Scene images with change listings:
---------------
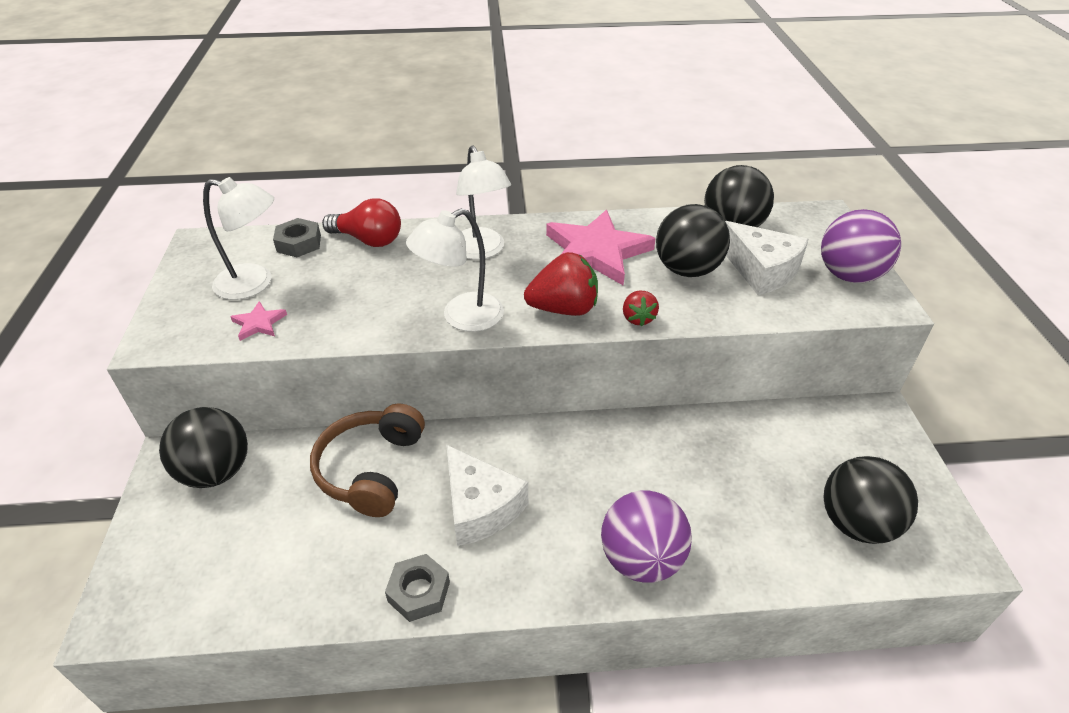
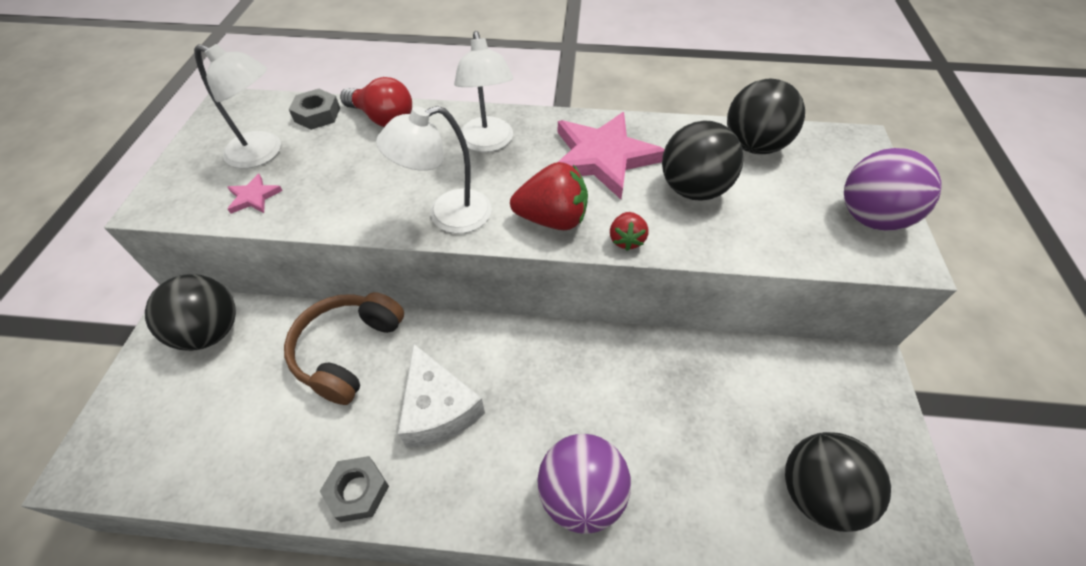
camera: 10 degrees right, 10 degrees up
white cheese [725,221,809,295] -> none

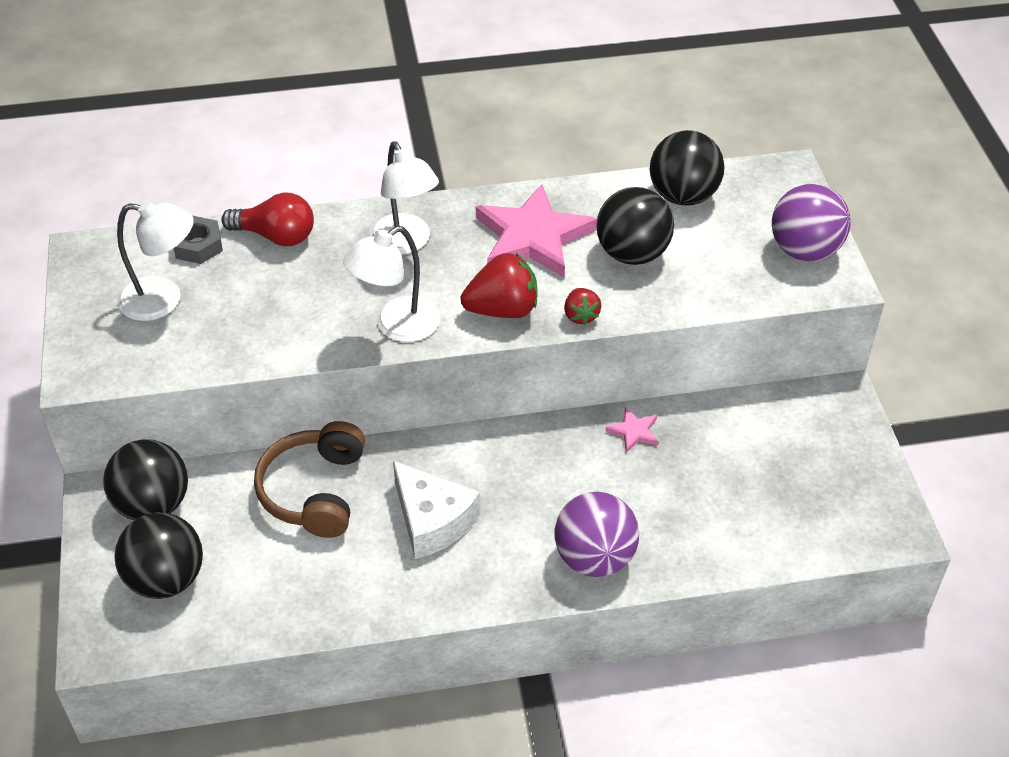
camera: 15 degrees left, 5 degrees down
pink star [228,174,283,214] -> pink star moved to [606,407,659,453]
grey nut [320,456,389,522] -> none
black ball [785,432,891,532] -> black ball moved to [114,512,203,599]

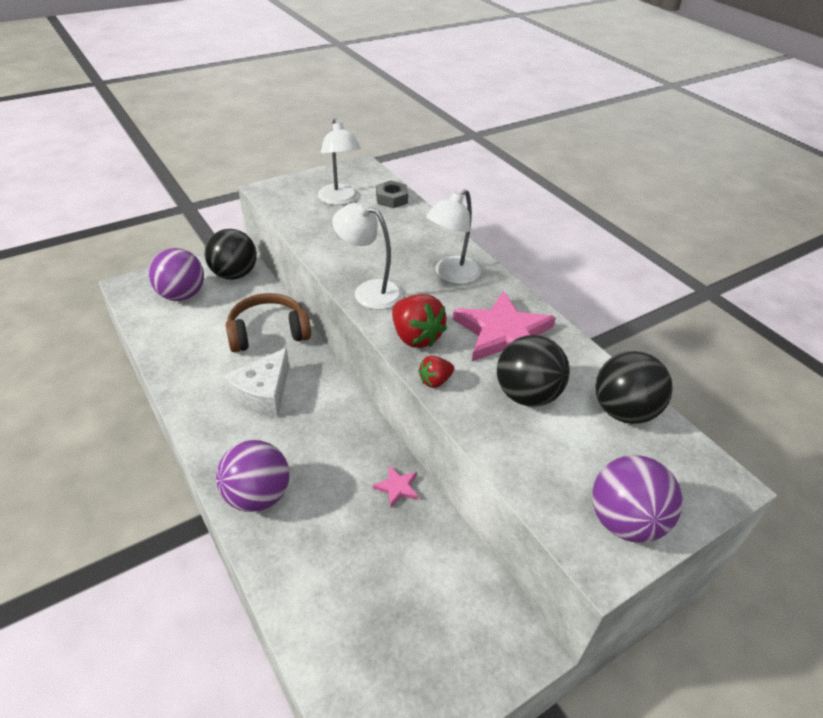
camera: 65 degrees right, 5 degrees down
black ball [114,512,203,599] -> purple ball [148,248,204,301]
red light bulb [221,192,314,246] -> none

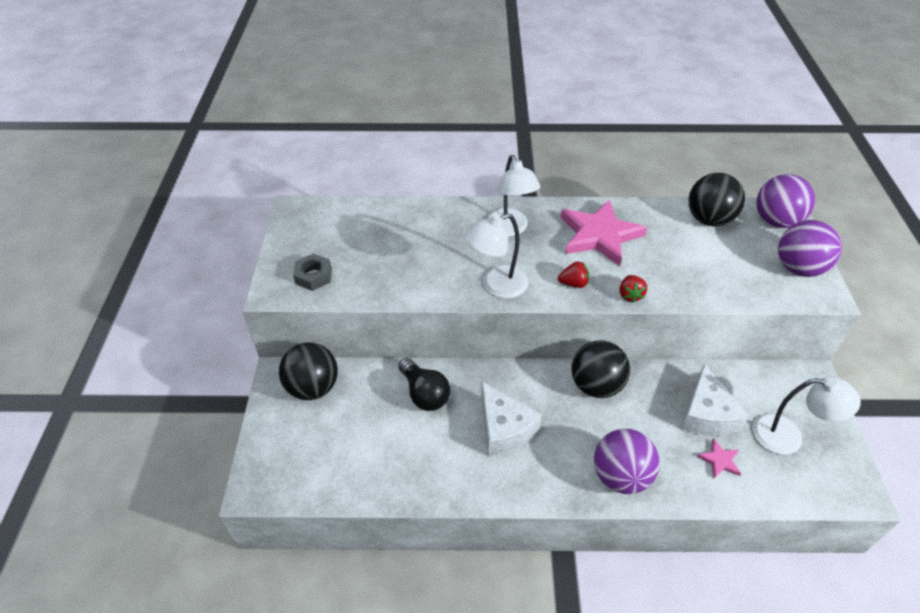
camera: 55 degrees left, 5 degrees up
purple ball [148,248,204,301] -> purple ball moved to [756,174,815,228]
brown headphones [226,293,311,353] -> black light bulb [398,358,450,411]
white lamp [318,119,361,205] -> white lamp moved to [753,377,861,455]
pink star [373,466,419,507] -> pink star moved to [697,439,741,478]
grey nut [376,180,408,208] -> grey nut moved to [293,253,332,291]
red strawberry [392,294,447,348] -> red strawberry [558,261,589,288], size x0.56
black ball [497,335,570,407] -> black ball moved to [571,340,630,398]
none -> white cheese [681,363,749,436]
---------------
> [PROBLEM TO WORK ON] When you repeat the records, reproduce each line exactly and drop the images.

> [EXERCISE SOLUTION]
camera: 10 degrees right, 10 degrees up
white cheese [725,221,809,295] -> none

camera: 15 degrees left, 5 degrees down
pink star [228,174,283,214] -> pink star moved to [606,407,659,453]
grey nut [320,456,389,522] -> none
black ball [785,432,891,532] -> black ball moved to [114,512,203,599]

camera: 65 degrees right, 5 degrees down
black ball [114,512,203,599] -> purple ball [148,248,204,301]
red light bulb [221,192,314,246] -> none

camera: 55 degrees left, 5 degrees up
purple ball [148,248,204,301] -> purple ball moved to [756,174,815,228]
brown headphones [226,293,311,353] -> black light bulb [398,358,450,411]
white lamp [318,119,361,205] -> white lamp moved to [753,377,861,455]
pink star [373,466,419,507] -> pink star moved to [697,439,741,478]
grey nut [376,180,408,208] -> grey nut moved to [293,253,332,291]
red strawberry [392,294,447,348] -> red strawberry [558,261,589,288], size x0.56
black ball [497,335,570,407] -> black ball moved to [571,340,630,398]
none -> white cheese [681,363,749,436]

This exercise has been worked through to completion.